**Problem description:** Produce an exact copy of the listing.

**Data:**
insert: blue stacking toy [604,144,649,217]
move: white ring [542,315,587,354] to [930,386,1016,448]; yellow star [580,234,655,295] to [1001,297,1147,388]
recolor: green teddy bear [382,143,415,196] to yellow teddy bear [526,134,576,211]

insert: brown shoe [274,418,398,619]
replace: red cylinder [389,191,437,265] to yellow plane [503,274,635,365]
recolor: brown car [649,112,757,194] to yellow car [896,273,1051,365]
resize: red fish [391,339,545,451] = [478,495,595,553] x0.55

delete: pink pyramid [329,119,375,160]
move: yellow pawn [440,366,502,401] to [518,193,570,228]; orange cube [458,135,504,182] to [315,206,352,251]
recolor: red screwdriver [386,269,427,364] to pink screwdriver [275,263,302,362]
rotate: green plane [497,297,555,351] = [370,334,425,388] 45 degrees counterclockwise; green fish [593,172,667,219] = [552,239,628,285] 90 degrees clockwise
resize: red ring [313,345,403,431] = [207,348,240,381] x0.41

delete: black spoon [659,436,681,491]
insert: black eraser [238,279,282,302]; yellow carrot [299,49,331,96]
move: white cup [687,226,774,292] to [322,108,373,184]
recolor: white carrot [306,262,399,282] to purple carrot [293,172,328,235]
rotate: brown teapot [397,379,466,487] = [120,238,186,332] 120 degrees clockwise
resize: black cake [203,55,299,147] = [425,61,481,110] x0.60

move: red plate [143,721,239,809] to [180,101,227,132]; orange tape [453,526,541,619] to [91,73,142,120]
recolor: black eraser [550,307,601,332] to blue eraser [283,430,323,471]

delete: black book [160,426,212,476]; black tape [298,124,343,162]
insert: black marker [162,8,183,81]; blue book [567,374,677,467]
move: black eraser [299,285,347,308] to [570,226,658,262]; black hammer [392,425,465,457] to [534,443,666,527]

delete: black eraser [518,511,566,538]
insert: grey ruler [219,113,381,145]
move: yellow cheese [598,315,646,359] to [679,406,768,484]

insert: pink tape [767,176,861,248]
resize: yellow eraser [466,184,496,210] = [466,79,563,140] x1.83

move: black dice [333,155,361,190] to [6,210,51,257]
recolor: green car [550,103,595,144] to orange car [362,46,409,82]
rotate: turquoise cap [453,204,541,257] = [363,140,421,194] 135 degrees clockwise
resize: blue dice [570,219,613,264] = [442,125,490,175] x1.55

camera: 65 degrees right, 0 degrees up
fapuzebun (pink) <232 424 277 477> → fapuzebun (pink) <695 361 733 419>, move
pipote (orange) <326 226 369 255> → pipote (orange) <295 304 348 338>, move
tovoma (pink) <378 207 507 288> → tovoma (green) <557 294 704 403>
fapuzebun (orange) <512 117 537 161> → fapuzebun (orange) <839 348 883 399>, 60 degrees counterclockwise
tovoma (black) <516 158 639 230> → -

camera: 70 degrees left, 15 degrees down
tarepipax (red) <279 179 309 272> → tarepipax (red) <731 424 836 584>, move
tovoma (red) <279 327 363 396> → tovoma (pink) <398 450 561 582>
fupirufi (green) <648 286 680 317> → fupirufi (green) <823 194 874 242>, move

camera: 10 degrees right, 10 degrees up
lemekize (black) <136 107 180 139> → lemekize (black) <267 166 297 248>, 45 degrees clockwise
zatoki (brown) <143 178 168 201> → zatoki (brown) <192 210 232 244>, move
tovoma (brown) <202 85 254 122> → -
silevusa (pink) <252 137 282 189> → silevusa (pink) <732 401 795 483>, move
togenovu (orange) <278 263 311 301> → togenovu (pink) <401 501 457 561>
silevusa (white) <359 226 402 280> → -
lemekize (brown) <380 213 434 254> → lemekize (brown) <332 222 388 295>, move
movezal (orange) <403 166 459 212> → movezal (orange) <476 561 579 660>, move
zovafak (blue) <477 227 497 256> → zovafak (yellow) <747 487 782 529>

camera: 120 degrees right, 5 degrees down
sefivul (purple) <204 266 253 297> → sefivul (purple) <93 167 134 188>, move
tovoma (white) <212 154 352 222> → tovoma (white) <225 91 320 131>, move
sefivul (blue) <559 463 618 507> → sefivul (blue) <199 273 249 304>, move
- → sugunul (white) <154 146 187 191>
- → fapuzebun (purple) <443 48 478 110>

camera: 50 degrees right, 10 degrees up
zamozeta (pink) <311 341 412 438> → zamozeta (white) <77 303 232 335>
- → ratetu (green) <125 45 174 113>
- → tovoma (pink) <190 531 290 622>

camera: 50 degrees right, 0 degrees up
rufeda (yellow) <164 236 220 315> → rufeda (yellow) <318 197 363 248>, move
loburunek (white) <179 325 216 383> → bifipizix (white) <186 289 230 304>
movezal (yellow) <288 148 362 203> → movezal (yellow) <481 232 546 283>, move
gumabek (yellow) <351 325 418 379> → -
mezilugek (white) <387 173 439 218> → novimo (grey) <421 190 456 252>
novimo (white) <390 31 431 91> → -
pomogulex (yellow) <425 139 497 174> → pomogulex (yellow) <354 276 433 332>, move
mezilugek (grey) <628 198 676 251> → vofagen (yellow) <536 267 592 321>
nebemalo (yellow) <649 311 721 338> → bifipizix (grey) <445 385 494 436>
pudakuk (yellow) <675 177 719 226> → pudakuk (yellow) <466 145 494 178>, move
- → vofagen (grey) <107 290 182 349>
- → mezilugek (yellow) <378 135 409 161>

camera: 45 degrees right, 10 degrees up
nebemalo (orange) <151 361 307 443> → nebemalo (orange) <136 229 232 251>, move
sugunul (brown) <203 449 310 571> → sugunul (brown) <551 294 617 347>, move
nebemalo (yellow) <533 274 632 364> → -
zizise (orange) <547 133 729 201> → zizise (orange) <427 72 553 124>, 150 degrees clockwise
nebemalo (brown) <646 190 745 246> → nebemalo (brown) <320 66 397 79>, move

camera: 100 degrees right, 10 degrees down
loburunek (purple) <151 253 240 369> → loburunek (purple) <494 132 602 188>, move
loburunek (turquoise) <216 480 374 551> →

**Your response:**
insert: blue stacking toy [604,144,649,217]
move: white ring [542,315,587,354] to [930,386,1016,448]; yellow star [580,234,655,295] to [1001,297,1147,388]
recolor: green teddy bear [382,143,415,196] to yellow teddy bear [526,134,576,211]

insert: brown shoe [274,418,398,619]
replace: red cylinder [389,191,437,265] to yellow plane [503,274,635,365]
recolor: brown car [649,112,757,194] to yellow car [896,273,1051,365]
resize: red fish [391,339,545,451] = [478,495,595,553] x0.55

delete: pink pyramid [329,119,375,160]
move: yellow pawn [440,366,502,401] to [518,193,570,228]; orange cube [458,135,504,182] to [315,206,352,251]
recolor: red screwdriver [386,269,427,364] to pink screwdriver [275,263,302,362]
rotate: green plane [497,297,555,351] = [370,334,425,388] 45 degrees counterclockwise; green fish [593,172,667,219] = [552,239,628,285] 90 degrees clockwise
resize: red ring [313,345,403,431] = [207,348,240,381] x0.41

delete: black spoon [659,436,681,491]
insert: black eraser [238,279,282,302]; yellow carrot [299,49,331,96]
move: white cup [687,226,774,292] to [322,108,373,184]
recolor: white carrot [306,262,399,282] to purple carrot [293,172,328,235]
rotate: brown teapot [397,379,466,487] = [120,238,186,332] 120 degrees clockwise
resize: black cake [203,55,299,147] = [425,61,481,110] x0.60

move: red plate [143,721,239,809] to [180,101,227,132]; orange tape [453,526,541,619] to [91,73,142,120]
recolor: black eraser [550,307,601,332] to blue eraser [283,430,323,471]

delete: black book [160,426,212,476]; black tape [298,124,343,162]
insert: black marker [162,8,183,81]; blue book [567,374,677,467]
move: black eraser [299,285,347,308] to [570,226,658,262]; black hammer [392,425,465,457] to [534,443,666,527]

delete: black eraser [518,511,566,538]
insert: grey ruler [219,113,381,145]
move: yellow cheese [598,315,646,359] to [679,406,768,484]

insert: pink tape [767,176,861,248]
resize: yellow eraser [466,184,496,210] = [466,79,563,140] x1.83

move: black dice [333,155,361,190] to [6,210,51,257]
recolor: green car [550,103,595,144] to orange car [362,46,409,82]
rotate: turquoise cap [453,204,541,257] = [363,140,421,194] 135 degrees clockwise
resize: blue dice [570,219,613,264] = [442,125,490,175] x1.55

camera: 65 degrees right, 0 degrees up
fapuzebun (pink) <232 424 277 477> → fapuzebun (pink) <695 361 733 419>, move
pipote (orange) <326 226 369 255> → pipote (orange) <295 304 348 338>, move
tovoma (pink) <378 207 507 288> → tovoma (green) <557 294 704 403>
fapuzebun (orange) <512 117 537 161> → fapuzebun (orange) <839 348 883 399>, 60 degrees counterclockwise
tovoma (black) <516 158 639 230> → -

camera: 70 degrees left, 15 degrees down
tarepipax (red) <279 179 309 272> → tarepipax (red) <731 424 836 584>, move
tovoma (red) <279 327 363 396> → tovoma (pink) <398 450 561 582>
fupirufi (green) <648 286 680 317> → fupirufi (green) <823 194 874 242>, move

camera: 10 degrees right, 10 degrees up
lemekize (black) <136 107 180 139> → lemekize (black) <267 166 297 248>, 45 degrees clockwise
zatoki (brown) <143 178 168 201> → zatoki (brown) <192 210 232 244>, move
tovoma (brown) <202 85 254 122> → -
silevusa (pink) <252 137 282 189> → silevusa (pink) <732 401 795 483>, move
togenovu (orange) <278 263 311 301> → togenovu (pink) <401 501 457 561>
silevusa (white) <359 226 402 280> → -
lemekize (brown) <380 213 434 254> → lemekize (brown) <332 222 388 295>, move
movezal (orange) <403 166 459 212> → movezal (orange) <476 561 579 660>, move
zovafak (blue) <477 227 497 256> → zovafak (yellow) <747 487 782 529>

camera: 120 degrees right, 5 degrees down
sefivul (purple) <204 266 253 297> → sefivul (purple) <93 167 134 188>, move
tovoma (white) <212 154 352 222> → tovoma (white) <225 91 320 131>, move
sefivul (blue) <559 463 618 507> → sefivul (blue) <199 273 249 304>, move
- → sugunul (white) <154 146 187 191>
- → fapuzebun (purple) <443 48 478 110>

camera: 50 degrees right, 10 degrees up
zamozeta (pink) <311 341 412 438> → zamozeta (white) <77 303 232 335>
- → ratetu (green) <125 45 174 113>
- → tovoma (pink) <190 531 290 622>

camera: 50 degrees right, 0 degrees up
rufeda (yellow) <164 236 220 315> → rufeda (yellow) <318 197 363 248>, move
loburunek (white) <179 325 216 383> → bifipizix (white) <186 289 230 304>
movezal (yellow) <288 148 362 203> → movezal (yellow) <481 232 546 283>, move
gumabek (yellow) <351 325 418 379> → -
mezilugek (white) <387 173 439 218> → novimo (grey) <421 190 456 252>
novimo (white) <390 31 431 91> → -
pomogulex (yellow) <425 139 497 174> → pomogulex (yellow) <354 276 433 332>, move
mezilugek (grey) <628 198 676 251> → vofagen (yellow) <536 267 592 321>
nebemalo (yellow) <649 311 721 338> → bifipizix (grey) <445 385 494 436>
pudakuk (yellow) <675 177 719 226> → pudakuk (yellow) <466 145 494 178>, move
- → vofagen (grey) <107 290 182 349>
- → mezilugek (yellow) <378 135 409 161>

camera: 45 degrees right, 10 degrees up
nebemalo (orange) <151 361 307 443> → nebemalo (orange) <136 229 232 251>, move
sugunul (brown) <203 449 310 571> → sugunul (brown) <551 294 617 347>, move
nebemalo (yellow) <533 274 632 364> → -
zizise (orange) <547 133 729 201> → zizise (orange) <427 72 553 124>, 150 degrees clockwise
nebemalo (brown) <646 190 745 246> → nebemalo (brown) <320 66 397 79>, move

camera: 100 degrees right, 10 degrees down
loburunek (purple) <151 253 240 369> → loburunek (purple) <494 132 602 188>, move
loburunek (turquoise) <216 480 374 551> →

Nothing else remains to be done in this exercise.